Set task: Please collect every line of the material below that contains the string "tuplet", matching case exactly.
BEGIN Records for this exercise
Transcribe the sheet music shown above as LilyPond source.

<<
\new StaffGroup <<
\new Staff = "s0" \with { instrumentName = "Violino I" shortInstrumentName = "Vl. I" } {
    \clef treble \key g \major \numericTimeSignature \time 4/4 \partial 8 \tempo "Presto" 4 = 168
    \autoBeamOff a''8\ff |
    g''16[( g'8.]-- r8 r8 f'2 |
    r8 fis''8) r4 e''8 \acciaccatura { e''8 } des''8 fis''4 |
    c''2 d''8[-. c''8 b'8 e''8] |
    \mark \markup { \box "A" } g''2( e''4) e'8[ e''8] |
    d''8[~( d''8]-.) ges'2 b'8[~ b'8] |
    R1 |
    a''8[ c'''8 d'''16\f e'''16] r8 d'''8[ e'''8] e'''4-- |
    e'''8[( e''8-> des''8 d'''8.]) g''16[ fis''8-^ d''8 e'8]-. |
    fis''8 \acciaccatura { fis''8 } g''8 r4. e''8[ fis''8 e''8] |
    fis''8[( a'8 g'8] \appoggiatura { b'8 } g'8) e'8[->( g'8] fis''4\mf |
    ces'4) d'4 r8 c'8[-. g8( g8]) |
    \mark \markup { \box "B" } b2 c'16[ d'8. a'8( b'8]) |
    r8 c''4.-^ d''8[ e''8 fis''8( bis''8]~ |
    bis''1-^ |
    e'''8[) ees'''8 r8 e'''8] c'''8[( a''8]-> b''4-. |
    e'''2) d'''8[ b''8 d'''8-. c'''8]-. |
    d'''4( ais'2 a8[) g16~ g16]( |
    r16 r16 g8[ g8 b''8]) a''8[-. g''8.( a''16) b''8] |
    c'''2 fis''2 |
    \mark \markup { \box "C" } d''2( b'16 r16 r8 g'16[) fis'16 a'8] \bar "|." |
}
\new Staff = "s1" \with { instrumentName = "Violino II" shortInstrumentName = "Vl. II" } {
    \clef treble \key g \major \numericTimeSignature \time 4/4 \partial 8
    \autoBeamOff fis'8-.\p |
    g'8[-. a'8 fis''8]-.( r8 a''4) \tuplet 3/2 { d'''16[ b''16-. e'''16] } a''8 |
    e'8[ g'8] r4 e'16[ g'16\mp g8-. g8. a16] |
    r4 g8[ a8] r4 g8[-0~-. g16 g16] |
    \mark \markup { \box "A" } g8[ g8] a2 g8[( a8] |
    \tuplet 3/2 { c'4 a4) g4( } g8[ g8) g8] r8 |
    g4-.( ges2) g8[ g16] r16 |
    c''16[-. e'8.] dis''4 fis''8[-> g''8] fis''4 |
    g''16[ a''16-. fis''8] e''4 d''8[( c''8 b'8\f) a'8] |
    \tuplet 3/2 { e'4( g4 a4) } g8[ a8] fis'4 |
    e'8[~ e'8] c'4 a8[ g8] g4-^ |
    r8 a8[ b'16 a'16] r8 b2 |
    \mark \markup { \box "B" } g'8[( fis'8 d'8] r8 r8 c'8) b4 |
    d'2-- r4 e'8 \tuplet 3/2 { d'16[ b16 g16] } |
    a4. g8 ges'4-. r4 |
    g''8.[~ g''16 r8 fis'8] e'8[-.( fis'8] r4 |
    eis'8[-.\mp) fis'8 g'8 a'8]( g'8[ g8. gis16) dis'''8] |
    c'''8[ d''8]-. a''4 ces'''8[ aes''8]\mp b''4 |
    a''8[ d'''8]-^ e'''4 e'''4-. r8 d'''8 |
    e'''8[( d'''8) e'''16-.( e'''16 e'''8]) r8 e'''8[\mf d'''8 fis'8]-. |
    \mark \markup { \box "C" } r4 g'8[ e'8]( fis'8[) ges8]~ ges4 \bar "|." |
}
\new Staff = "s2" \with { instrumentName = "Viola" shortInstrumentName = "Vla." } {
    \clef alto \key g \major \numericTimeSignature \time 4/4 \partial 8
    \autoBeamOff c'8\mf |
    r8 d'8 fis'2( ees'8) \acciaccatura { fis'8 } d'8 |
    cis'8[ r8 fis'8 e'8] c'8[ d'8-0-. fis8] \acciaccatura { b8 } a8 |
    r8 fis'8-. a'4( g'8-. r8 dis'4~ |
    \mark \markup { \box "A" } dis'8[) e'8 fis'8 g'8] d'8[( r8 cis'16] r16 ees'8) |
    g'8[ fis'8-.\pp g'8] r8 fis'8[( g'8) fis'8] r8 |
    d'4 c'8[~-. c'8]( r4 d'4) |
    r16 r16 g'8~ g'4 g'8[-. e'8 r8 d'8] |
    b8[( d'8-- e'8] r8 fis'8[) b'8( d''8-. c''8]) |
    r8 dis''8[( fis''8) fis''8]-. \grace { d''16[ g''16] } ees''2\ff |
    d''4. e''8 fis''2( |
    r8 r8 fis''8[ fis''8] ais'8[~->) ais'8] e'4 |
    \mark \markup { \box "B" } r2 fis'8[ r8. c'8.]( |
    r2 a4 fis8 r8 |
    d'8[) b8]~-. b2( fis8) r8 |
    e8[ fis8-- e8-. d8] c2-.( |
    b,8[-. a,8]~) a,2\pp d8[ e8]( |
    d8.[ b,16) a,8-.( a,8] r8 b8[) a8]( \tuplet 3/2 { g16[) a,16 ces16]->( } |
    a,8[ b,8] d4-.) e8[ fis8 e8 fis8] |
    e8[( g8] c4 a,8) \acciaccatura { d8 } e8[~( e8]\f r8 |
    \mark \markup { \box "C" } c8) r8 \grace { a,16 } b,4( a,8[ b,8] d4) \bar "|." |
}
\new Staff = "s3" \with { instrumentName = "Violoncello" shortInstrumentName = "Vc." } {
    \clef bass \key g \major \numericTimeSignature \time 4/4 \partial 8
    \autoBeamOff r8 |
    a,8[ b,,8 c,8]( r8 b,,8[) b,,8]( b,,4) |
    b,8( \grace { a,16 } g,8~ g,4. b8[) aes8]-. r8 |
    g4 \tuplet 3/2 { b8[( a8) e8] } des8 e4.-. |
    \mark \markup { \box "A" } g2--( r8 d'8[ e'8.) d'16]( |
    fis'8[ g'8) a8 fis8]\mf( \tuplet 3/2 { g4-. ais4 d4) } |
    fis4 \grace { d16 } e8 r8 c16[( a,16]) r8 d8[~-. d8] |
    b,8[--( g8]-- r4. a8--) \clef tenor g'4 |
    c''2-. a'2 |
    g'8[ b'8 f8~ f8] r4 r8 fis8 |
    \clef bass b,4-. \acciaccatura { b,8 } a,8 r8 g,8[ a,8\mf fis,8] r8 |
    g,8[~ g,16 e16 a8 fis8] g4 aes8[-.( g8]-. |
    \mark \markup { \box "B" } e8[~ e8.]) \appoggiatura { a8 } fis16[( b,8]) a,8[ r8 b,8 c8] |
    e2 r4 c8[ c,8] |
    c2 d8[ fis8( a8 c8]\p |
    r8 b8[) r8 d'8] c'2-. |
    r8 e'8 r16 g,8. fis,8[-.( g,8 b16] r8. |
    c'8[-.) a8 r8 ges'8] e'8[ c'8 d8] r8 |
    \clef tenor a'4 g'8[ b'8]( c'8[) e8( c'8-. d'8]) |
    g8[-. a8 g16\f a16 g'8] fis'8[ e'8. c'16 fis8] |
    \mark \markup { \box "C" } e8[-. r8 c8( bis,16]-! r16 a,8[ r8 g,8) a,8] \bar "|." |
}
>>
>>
END Records for this exercise
The result:
    g'8[-. a'8 fis''8]-.( r8 a''4) \tuplet 3/2 { d'''16[ b''16-. e'''16] } a''8 |
    \tuplet 3/2 { c'4 a4) g4( } g8[ g8) g8] r8 |
    \tuplet 3/2 { e'4( g4 a4) } g8[ a8] fis'4 |
    d'2-- r4 e'8 \tuplet 3/2 { d'16[ b16 g16] } |
    d8.[ b,16) a,8-.( a,8] r8 b8[) a8]( \tuplet 3/2 { g16[) a,16 ces16]->( } |
    g4 \tuplet 3/2 { b8[( a8) e8] } des8 e4.-. |
    fis'8[ g'8) a8 fis8]\mf( \tuplet 3/2 { g4-. ais4 d4) } |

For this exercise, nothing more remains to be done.